▶ _About this task_
Each record below must be reproduced exactly as it reads, with its images omitted.

▶ _Scene edit records_
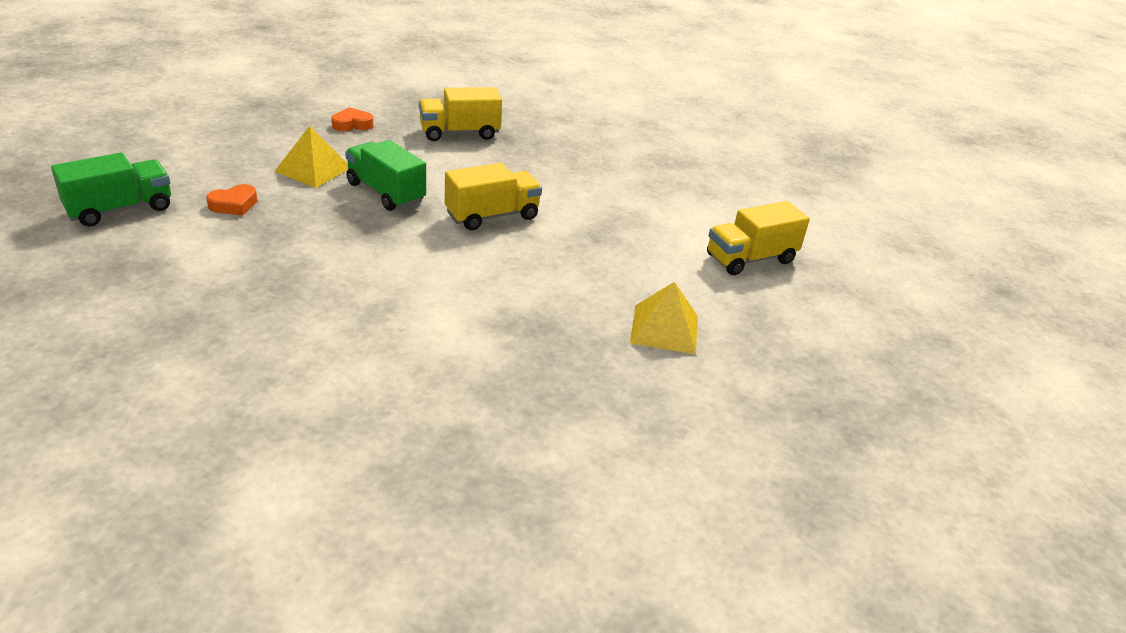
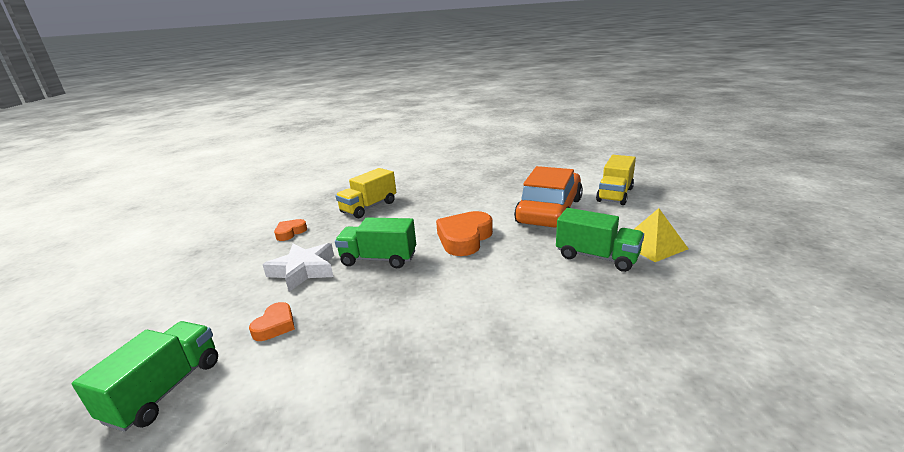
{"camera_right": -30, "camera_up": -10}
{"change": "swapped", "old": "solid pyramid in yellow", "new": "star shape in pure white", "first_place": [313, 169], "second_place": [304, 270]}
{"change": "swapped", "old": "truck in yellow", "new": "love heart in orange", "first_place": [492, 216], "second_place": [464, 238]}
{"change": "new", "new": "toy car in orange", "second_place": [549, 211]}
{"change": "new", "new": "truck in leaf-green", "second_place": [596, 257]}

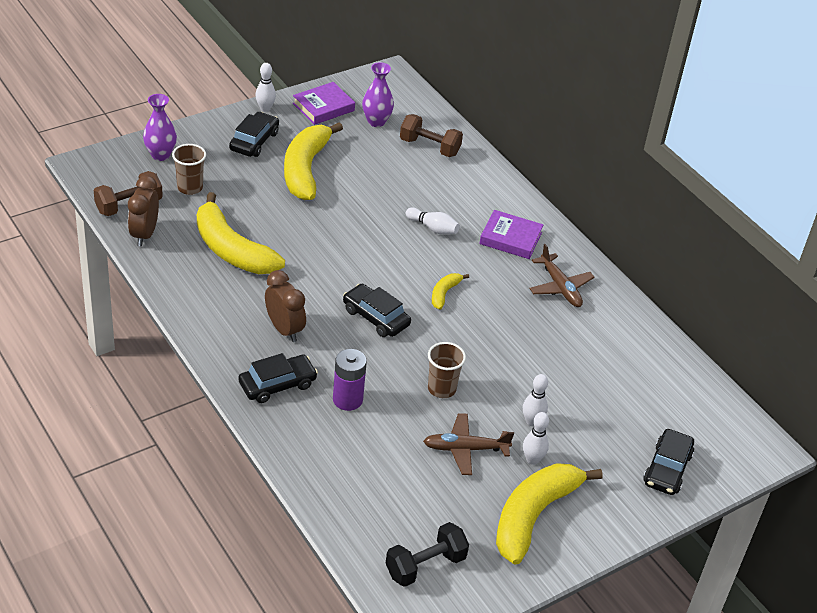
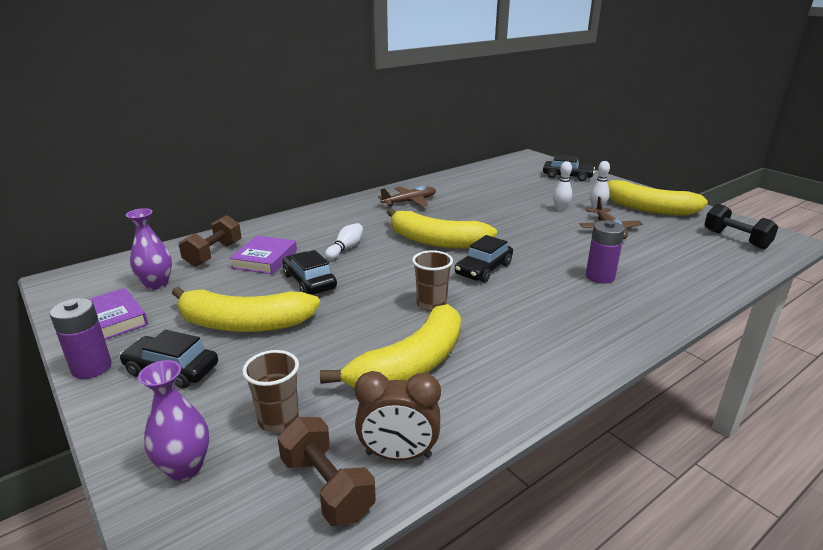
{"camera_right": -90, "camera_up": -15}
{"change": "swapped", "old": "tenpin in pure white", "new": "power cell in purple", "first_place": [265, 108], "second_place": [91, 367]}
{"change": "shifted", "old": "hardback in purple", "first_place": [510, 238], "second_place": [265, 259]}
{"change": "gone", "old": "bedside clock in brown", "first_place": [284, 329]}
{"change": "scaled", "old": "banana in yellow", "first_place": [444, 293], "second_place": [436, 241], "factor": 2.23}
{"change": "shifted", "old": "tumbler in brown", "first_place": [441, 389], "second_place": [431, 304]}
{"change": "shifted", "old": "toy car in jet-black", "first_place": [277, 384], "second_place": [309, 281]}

▶ _Answer section_
{"camera_right": -30, "camera_up": -10}
{"change": "swapped", "old": "solid pyramid in yellow", "new": "star shape in pure white", "first_place": [313, 169], "second_place": [304, 270]}
{"change": "swapped", "old": "truck in yellow", "new": "love heart in orange", "first_place": [492, 216], "second_place": [464, 238]}
{"change": "new", "new": "toy car in orange", "second_place": [549, 211]}
{"change": "new", "new": "truck in leaf-green", "second_place": [596, 257]}

{"camera_right": -90, "camera_up": -15}
{"change": "swapped", "old": "tenpin in pure white", "new": "power cell in purple", "first_place": [265, 108], "second_place": [91, 367]}
{"change": "shifted", "old": "hardback in purple", "first_place": [510, 238], "second_place": [265, 259]}
{"change": "gone", "old": "bedside clock in brown", "first_place": [284, 329]}
{"change": "scaled", "old": "banana in yellow", "first_place": [444, 293], "second_place": [436, 241], "factor": 2.23}
{"change": "shifted", "old": "tumbler in brown", "first_place": [441, 389], "second_place": [431, 304]}
{"change": "shifted", "old": "toy car in jet-black", "first_place": [277, 384], "second_place": [309, 281]}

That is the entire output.